**Work instruction**:
Reprint all records below exactly. No images.

※

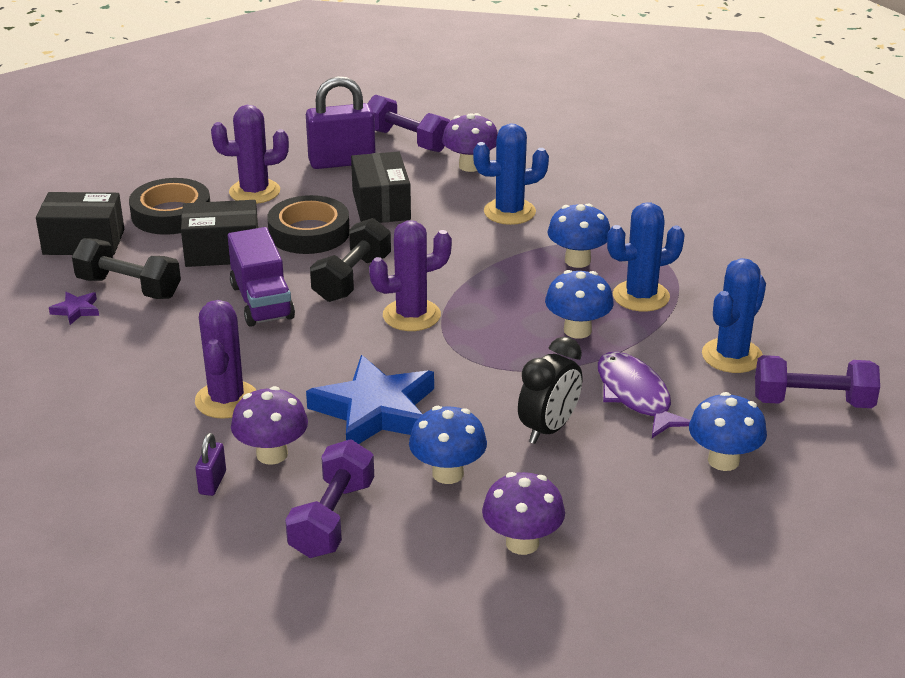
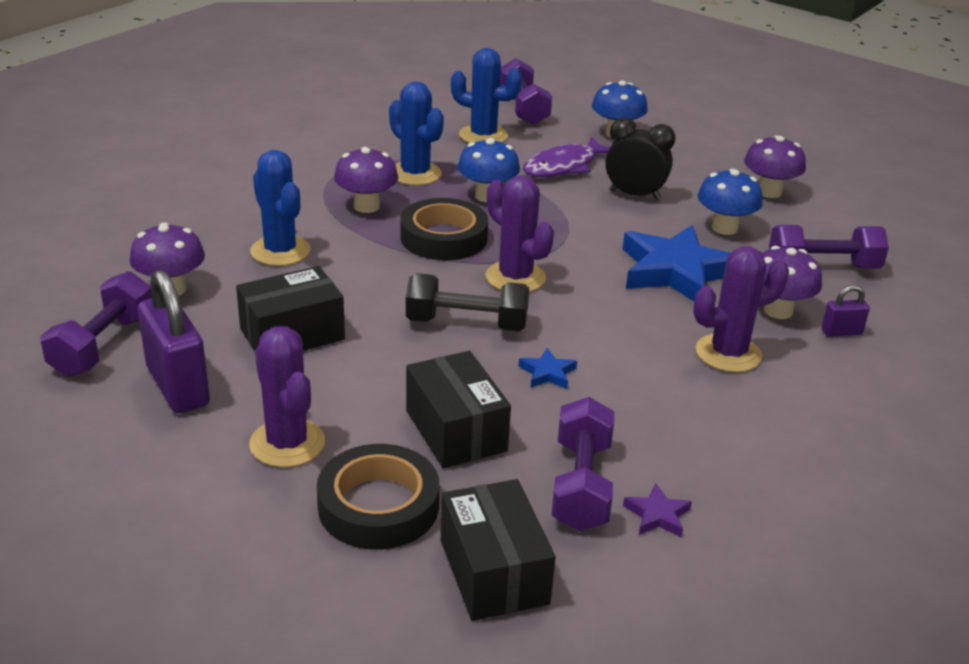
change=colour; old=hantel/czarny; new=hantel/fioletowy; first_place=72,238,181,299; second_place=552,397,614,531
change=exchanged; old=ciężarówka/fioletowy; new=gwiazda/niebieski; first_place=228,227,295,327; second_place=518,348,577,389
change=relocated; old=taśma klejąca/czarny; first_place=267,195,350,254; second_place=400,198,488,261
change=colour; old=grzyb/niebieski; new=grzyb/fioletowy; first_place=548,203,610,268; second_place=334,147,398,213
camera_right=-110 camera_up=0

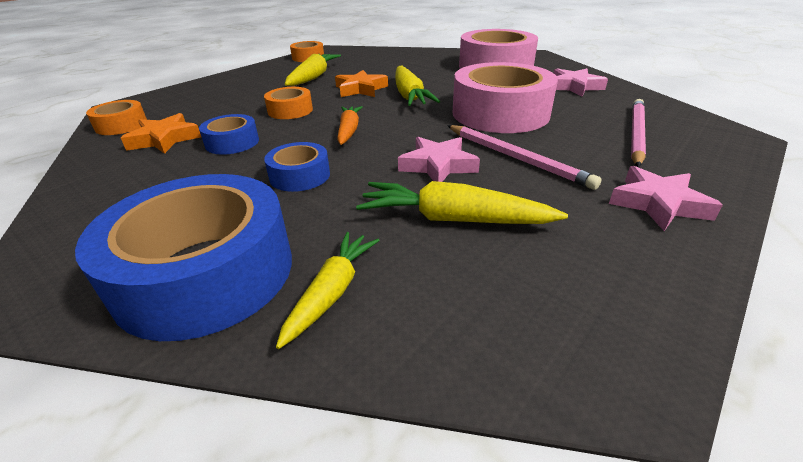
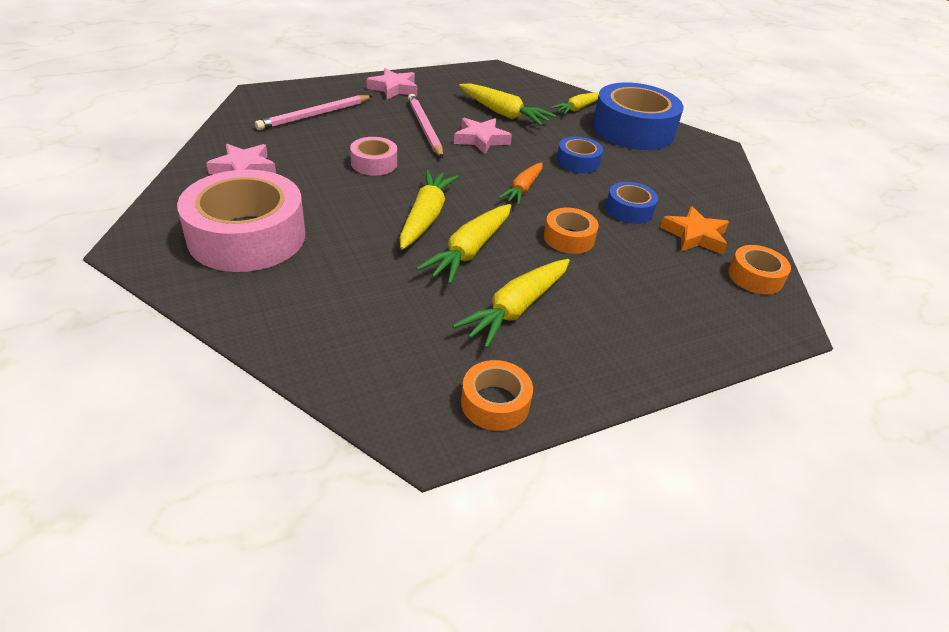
change=exchanged; old=gwiazda/pomarańczowy; new=marchewka/żółty; first_place=335,70,388,97; second_place=416,204,511,284
change=size; old=taśma klejąca/różowy; first_place=453,62,558,133; second_place=350,137,397,176; factor=0.48
camera_right=-160 camera_up=5

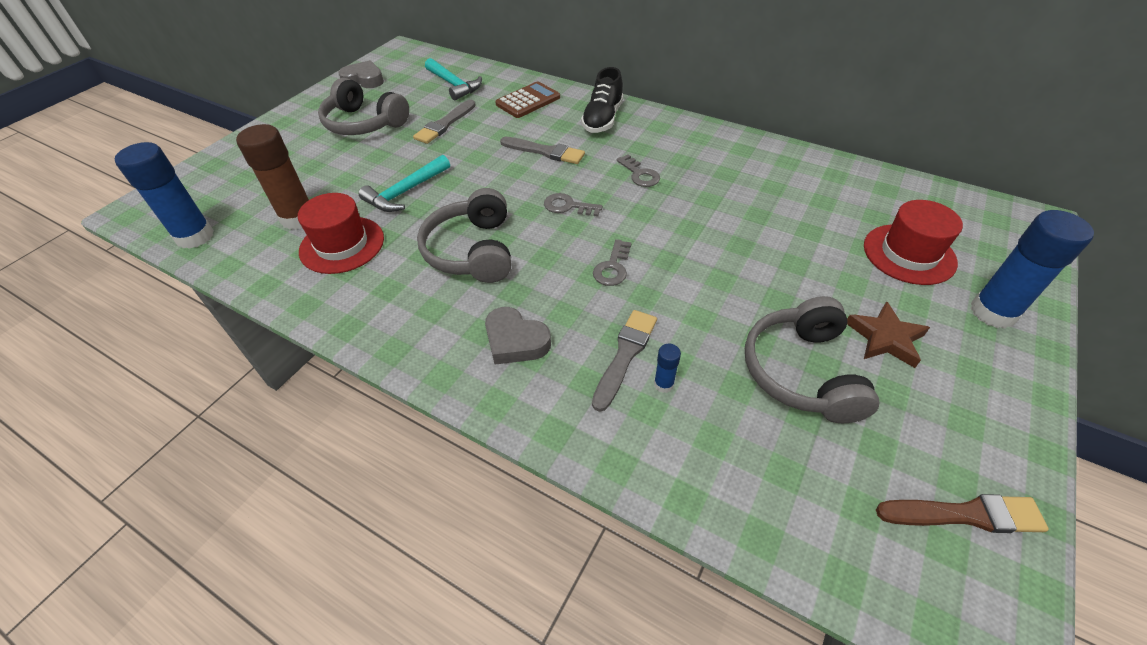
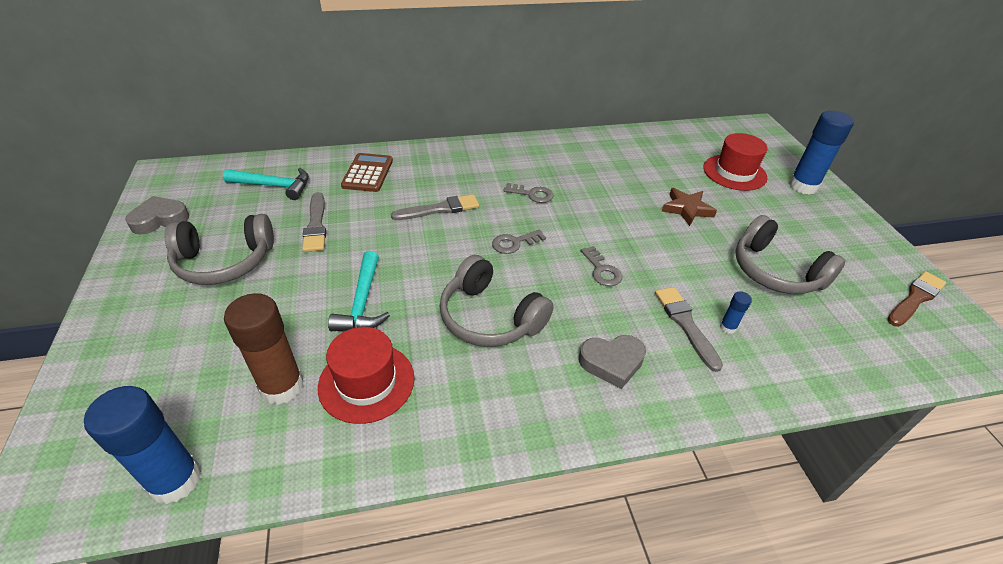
change=missing; old=but/czarny; first_place=581,67,624,133
change=relocated; old=gwiazda/brązowy; first_place=847,301,930,368; second_place=661,188,717,226
camera_right=-45 camera_up=-5

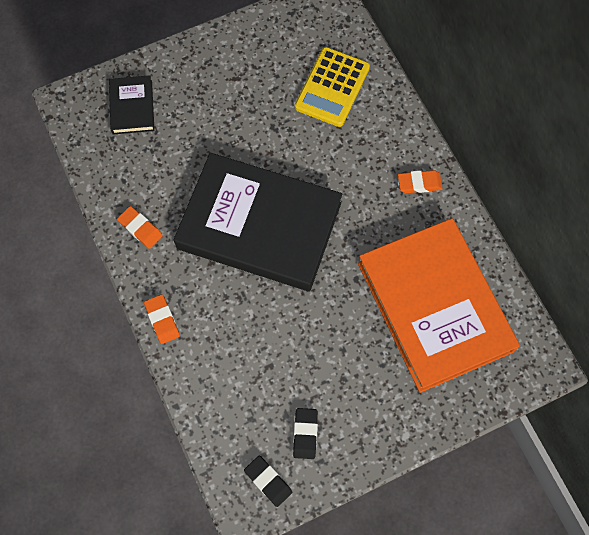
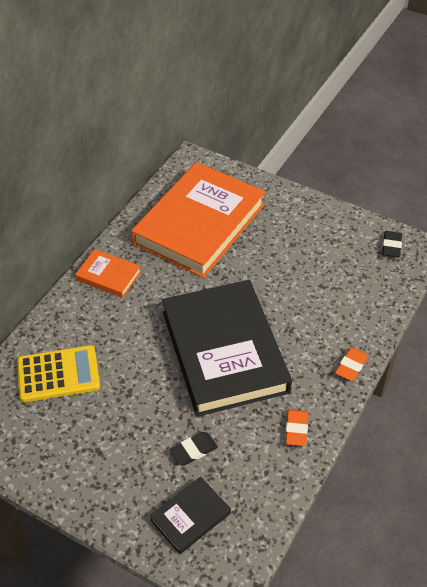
change=relocated; old=gumka do mazania/czarny; first_place=293,408,318,459; second_place=170,432,218,466
change=exchanged; old=gumka do mazania/pomarańczowy; new=książka/pomarańczowy; first_place=398,170,443,193; second_place=75,249,141,298
camera_right=-125 camera_up=-20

※

**Written reply**:
change=colour; old=hantel/czarny; new=hantel/fioletowy; first_place=72,238,181,299; second_place=552,397,614,531
change=exchanged; old=ciężarówka/fioletowy; new=gwiazda/niebieski; first_place=228,227,295,327; second_place=518,348,577,389
change=relocated; old=taśma klejąca/czarny; first_place=267,195,350,254; second_place=400,198,488,261
change=colour; old=grzyb/niebieski; new=grzyb/fioletowy; first_place=548,203,610,268; second_place=334,147,398,213
camera_right=-110 camera_up=0

change=exchanged; old=gwiazda/pomarańczowy; new=marchewka/żółty; first_place=335,70,388,97; second_place=416,204,511,284
change=size; old=taśma klejąca/różowy; first_place=453,62,558,133; second_place=350,137,397,176; factor=0.48
camera_right=-160 camera_up=5

change=missing; old=but/czarny; first_place=581,67,624,133
change=relocated; old=gwiazda/brązowy; first_place=847,301,930,368; second_place=661,188,717,226
camera_right=-45 camera_up=-5

change=relocated; old=gumka do mazania/czarny; first_place=293,408,318,459; second_place=170,432,218,466
change=exchanged; old=gumka do mazania/pomarańczowy; new=książka/pomarańczowy; first_place=398,170,443,193; second_place=75,249,141,298
camera_right=-125 camera_up=-20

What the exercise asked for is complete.